═════ RECORDS PROVIDED

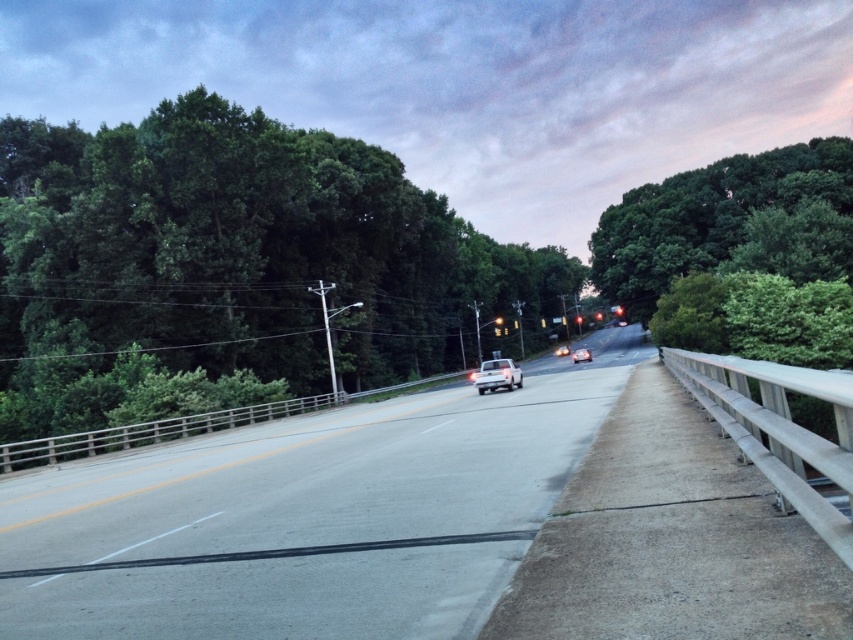
Measure the distance between green leafy tree at left and camera.

The distance of green leafy tree at left from camera is 67.31 feet.

Can you confirm if green leafy tree at left is bigger than white matte truck at center?

Indeed, green leafy tree at left has a larger size compared to white matte truck at center.

Does point (123, 412) lie behind point (563, 349)?

No, it is in front of (563, 349).

Locate an element on the screen. Image resolution: width=853 pixels, height=640 pixels. green leafy tree at left is located at coordinates (236, 269).

Is gray asphalt highway at center shorter than white matte car at center?

Yes.

How far apart are gray asphalt highway at center and white matte car at center?

gray asphalt highway at center and white matte car at center are 42.03 feet apart.

Does point (613, 352) come closer to viewer compared to point (492, 372)?

No, (613, 352) is behind (492, 372).

The width and height of the screenshot is (853, 640). What are the coordinates of `gray asphalt highway at center` in the screenshot? It's located at (308, 516).

Who is taller, gray asphalt highway at center or white matte truck at center?

With more height is gray asphalt highway at center.

Which is in front, point (584, 394) or point (567, 349)?

Point (584, 394)

Identify the location of gray asphalt highway at center. pyautogui.click(x=308, y=516).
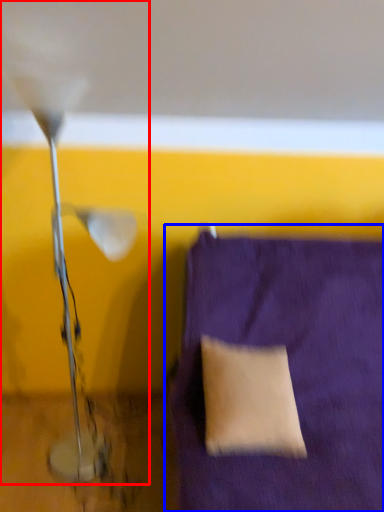
Question: Which of the following is the farthest to the observer, lamp (highlighted by a red box) or furniture (highlighted by a blue box)?

Choices:
 (A) lamp
 (B) furniture

Answer: (A)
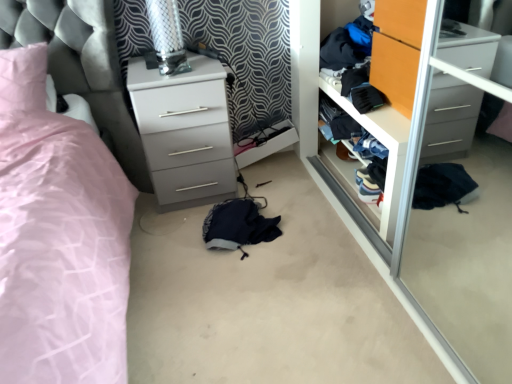
Identify the location of free space above white glossy chest of drawers at center (from a real-world perspective). (173, 65).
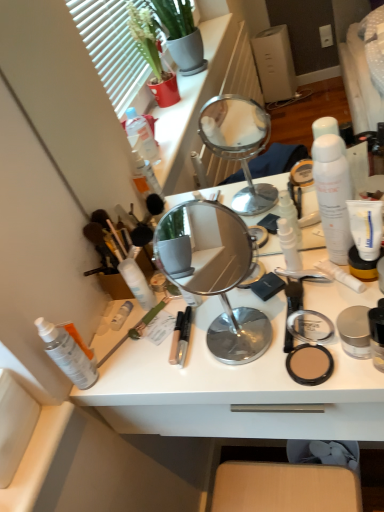
In order to click on vacant area located to the right-hand side of white matte lotion at center, which is counted as the 3th toiletry, starting from the left in this screenshot , I will do `click(198, 307)`.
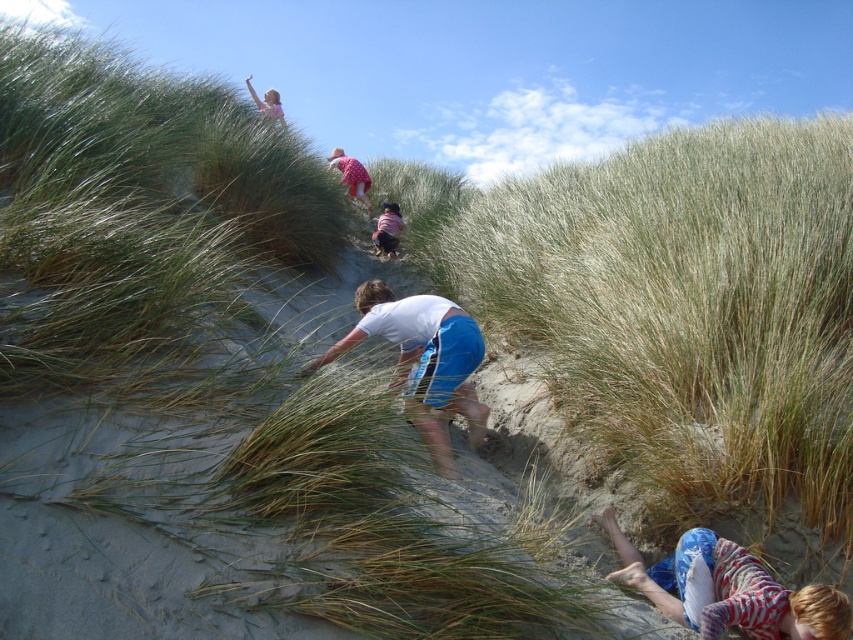
Where is the white cotton shirt at center located in the image?

The white cotton shirt at center is located at point (422, 360) in the image.

Looking at this image, you are standing at the base of the dune and see the white cotton shirt at center and the pink fabric dress at upper center. Which clothing item is positioned to the right of the other?

The white cotton shirt at center is to the right of the pink fabric dress at upper center.

You are a photographer trying to capture a group photo of the white cotton shirt at center and the dark purple shirt at center. Which person should you position closer to the camera to ensure both appear equally wide in the photo?

Since the white cotton shirt at center is wider than the dark purple shirt at center, you should position the white cotton shirt at center closer to the camera. This adjustment will make both appear equally wide in the photo.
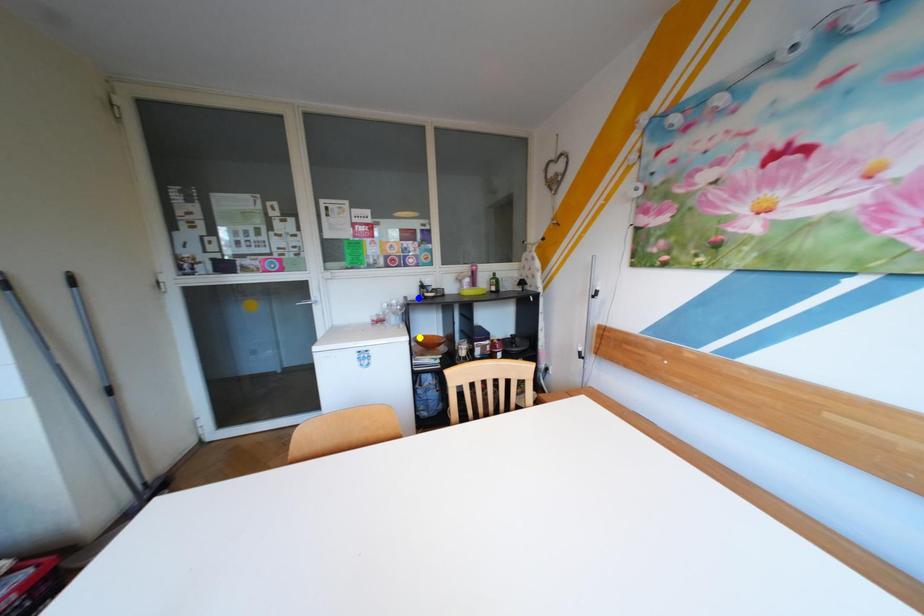
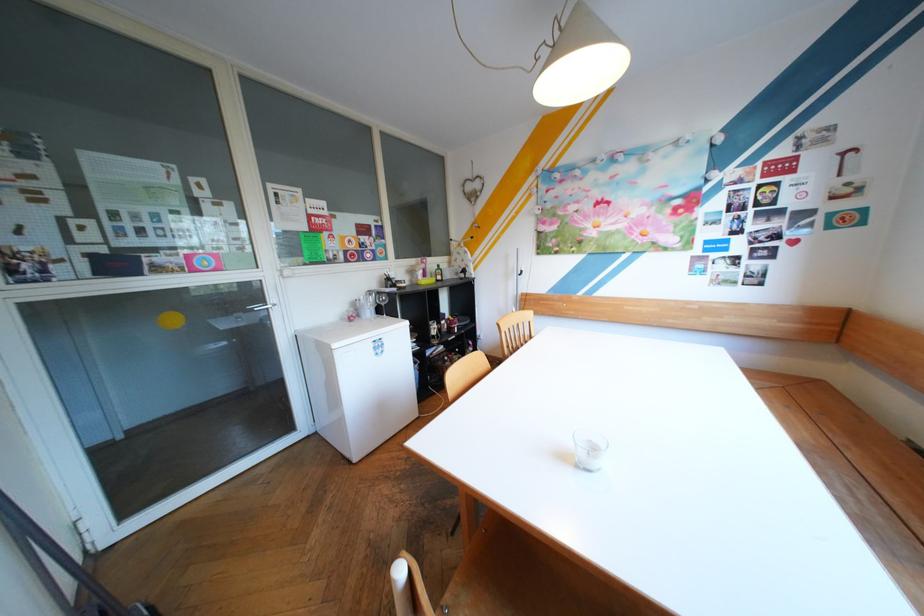
I am providing you with two images of the same scene from different viewpoints. Three points are marked in image1. Which point corresponds to a part or object that is occluded in image2?In image1, three points are marked. Which of them correspond to a part or object that is occluded in image2?Among the three points shown in image1, which one corresponds to a part or object that is no longer visible due to occlusion in image2?

Invisible in image2: green point, yellow point.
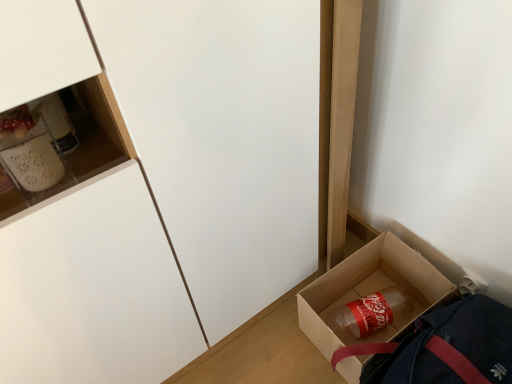
Question: Would you say translucent plastic bottle at lower right is part of brown cardboard box at lower right's contents?

Choices:
 (A) yes
 (B) no

Answer: (A)

Question: From a real-world perspective, is brown cardboard box at lower right below translucent plastic bottle at lower right?

Choices:
 (A) no
 (B) yes

Answer: (A)

Question: From a real-world perspective, is brown cardboard box at lower right physically above translucent plastic bottle at lower right?

Choices:
 (A) yes
 (B) no

Answer: (A)

Question: Can you confirm if brown cardboard box at lower right is wider than translucent plastic bottle at lower right?

Choices:
 (A) yes
 (B) no

Answer: (A)

Question: Does brown cardboard box at lower right have a lesser width compared to translucent plastic bottle at lower right?

Choices:
 (A) no
 (B) yes

Answer: (A)

Question: From a real-world perspective, is brown cardboard box at lower right above or below matte white cabinet at lower left?

Choices:
 (A) below
 (B) above

Answer: (A)

Question: Would you say brown cardboard box at lower right is inside or outside matte white cabinet at lower left?

Choices:
 (A) outside
 (B) inside

Answer: (A)

Question: Is point (399, 253) positioned closer to the camera than point (257, 158)?

Choices:
 (A) farther
 (B) closer

Answer: (A)

Question: From the image's perspective, relative to matte white cabinet at lower left, is brown cardboard box at lower right above or below?

Choices:
 (A) below
 (B) above

Answer: (A)

Question: Is translucent plastic bottle at lower right inside the boundaries of matte white cabinet at lower left, or outside?

Choices:
 (A) inside
 (B) outside

Answer: (B)

Question: Would you say translucent plastic bottle at lower right is to the left or to the right of matte white cabinet at lower left in the picture?

Choices:
 (A) right
 (B) left

Answer: (A)

Question: Based on their sizes in the image, would you say translucent plastic bottle at lower right is bigger or smaller than matte white cabinet at lower left?

Choices:
 (A) small
 (B) big

Answer: (A)

Question: From a real-world perspective, relative to matte white cabinet at lower left, is translucent plastic bottle at lower right vertically above or below?

Choices:
 (A) below
 (B) above

Answer: (A)

Question: From the image's perspective, is matte white cabinet at lower left located above or below translucent plastic bottle at lower right?

Choices:
 (A) below
 (B) above

Answer: (B)

Question: Considering the positions of matte white cabinet at lower left and translucent plastic bottle at lower right in the image, is matte white cabinet at lower left wider or thinner than translucent plastic bottle at lower right?

Choices:
 (A) thin
 (B) wide

Answer: (B)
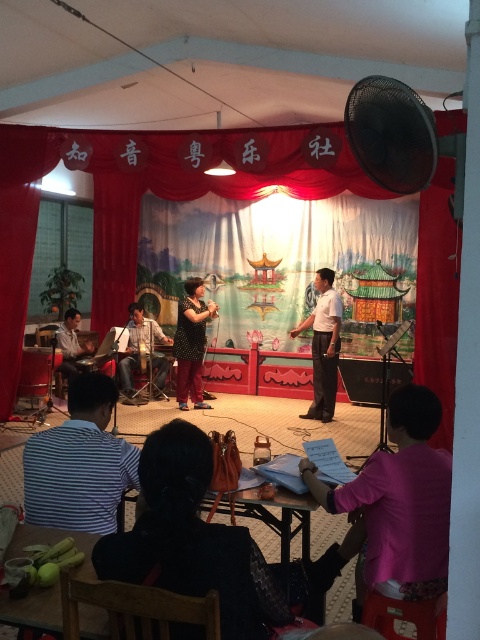
Is striped fabric shirt at lower left below white smooth shirt at center?

Correct, striped fabric shirt at lower left is located below white smooth shirt at center.

Which is in front, point (46, 474) or point (338, 337)?

Point (46, 474) is more forward.

Where is `striped fabric shirt at lower left`? striped fabric shirt at lower left is located at coordinates (80, 464).

Find the location of a particular element. This screenshot has height=640, width=480. striped fabric shirt at lower left is located at coordinates (80, 464).

Is pink fabric at lower right wider than light brown wooden drum at center?

Incorrect, pink fabric at lower right's width does not surpass light brown wooden drum at center's.

Based on the photo, who is lower down, pink fabric at lower right or light brown wooden drum at center?

pink fabric at lower right is lower down.

This screenshot has width=480, height=640. What are the coordinates of `pink fabric at lower right` in the screenshot? It's located at (396, 504).

Which is below, white smooth shirt at center or patterned fabric dress at center?

patterned fabric dress at center is below.

What do you see at coordinates (324, 346) in the screenshot?
I see `white smooth shirt at center` at bounding box center [324, 346].

You are a GUI agent. You are given a task and a screenshot of the screen. Output one action in this format:
    pyautogui.click(x=<x>, y=<y>)
    Task: Click on the white smooth shirt at center
    The width and height of the screenshot is (480, 640).
    Given the screenshot: What is the action you would take?
    pyautogui.click(x=324, y=346)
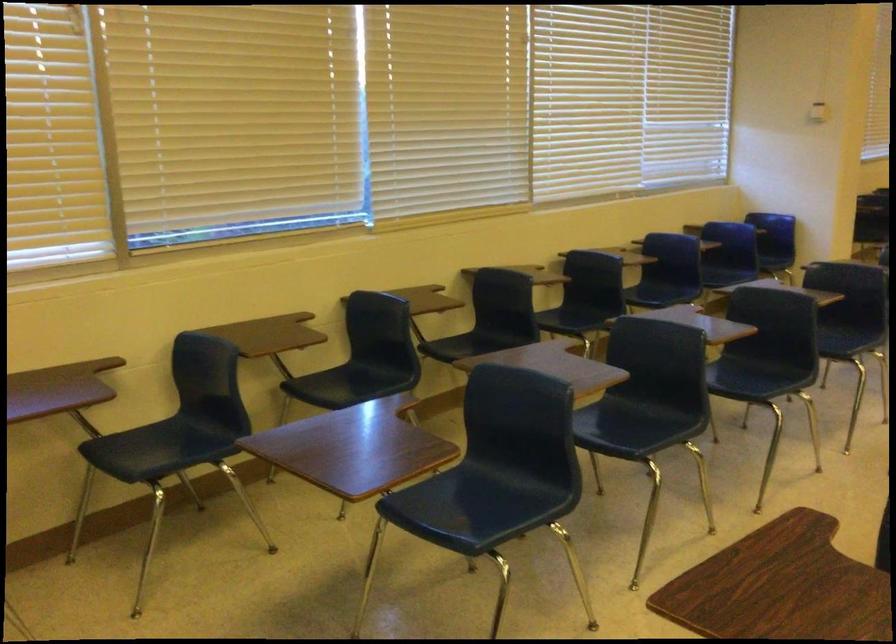
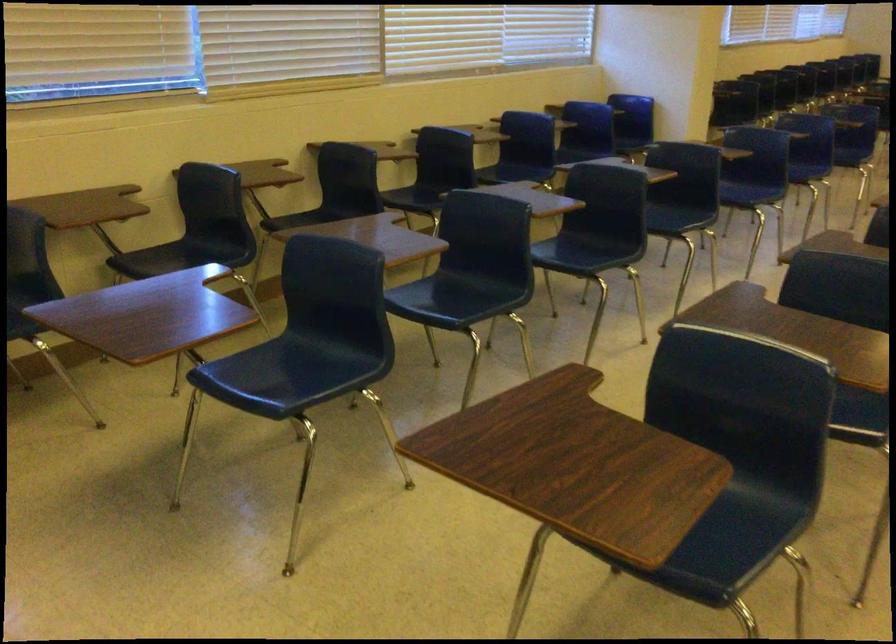
Question: The images are taken continuously from a first-person perspective. In which direction is your viewpoint rotating?

Choices:
 (A) Left
 (B) Right
 (C) Up
 (D) Down

Answer: (D)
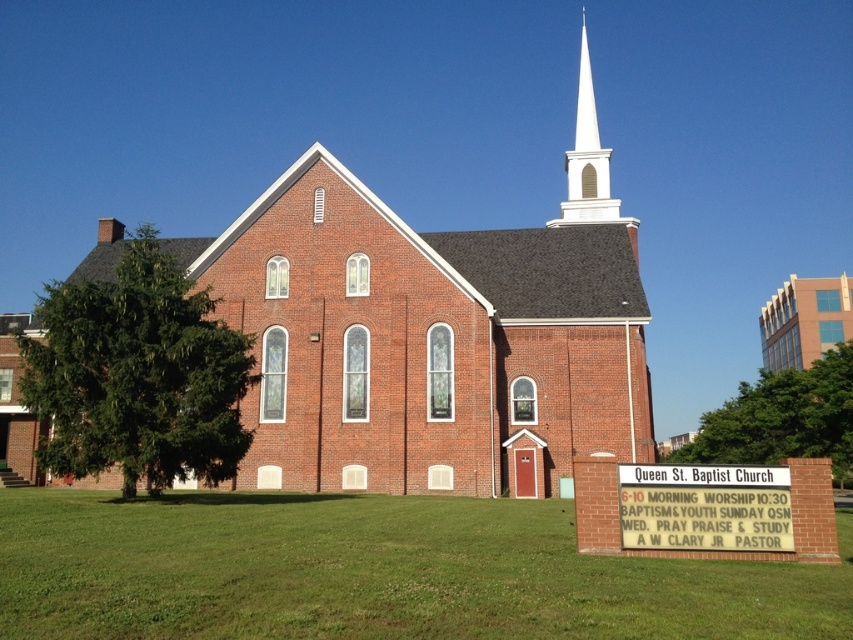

══════════

## WORK INSTRUCTIONS
Could you repeat the rows verbatim, from the start of the rows through the line that contains "Identify the location of free", with both ends included and the pictures left out?

## EXERCISE RESPONSE
Measure the distance between green leafy tree at left and camera.

The distance of green leafy tree at left from camera is 67.31 feet.

Can you confirm if green leafy tree at left is bigger than white matte truck at center?

Indeed, green leafy tree at left has a larger size compared to white matte truck at center.

Does point (123, 412) lie behind point (563, 349)?

No, it is in front of (563, 349).

Locate an element on the screen. Image resolution: width=853 pixels, height=640 pixels. green leafy tree at left is located at coordinates (236, 269).

Is gray asphalt highway at center shorter than white matte car at center?

Yes.

How far apart are gray asphalt highway at center and white matte car at center?

gray asphalt highway at center and white matte car at center are 42.03 feet apart.

Does point (613, 352) come closer to viewer compared to point (492, 372)?

No, (613, 352) is behind (492, 372).

The width and height of the screenshot is (853, 640). What are the coordinates of `gray asphalt highway at center` in the screenshot? It's located at (308, 516).

Who is taller, gray asphalt highway at center or white matte truck at center?

With more height is gray asphalt highway at center.

Which is in front, point (584, 394) or point (567, 349)?

Point (584, 394)

Identify the location of gray asphalt highway at center. pyautogui.click(x=308, y=516).
Question: Which of the following is the farthest to the observer, lamp (highlighted by a red box) or furniture (highlighted by a blue box)?

Choices:
 (A) lamp
 (B) furniture

Answer: (A)
Identify the location of free space above white glossy chest of drawers at center (from a real-world perspective). (173, 65).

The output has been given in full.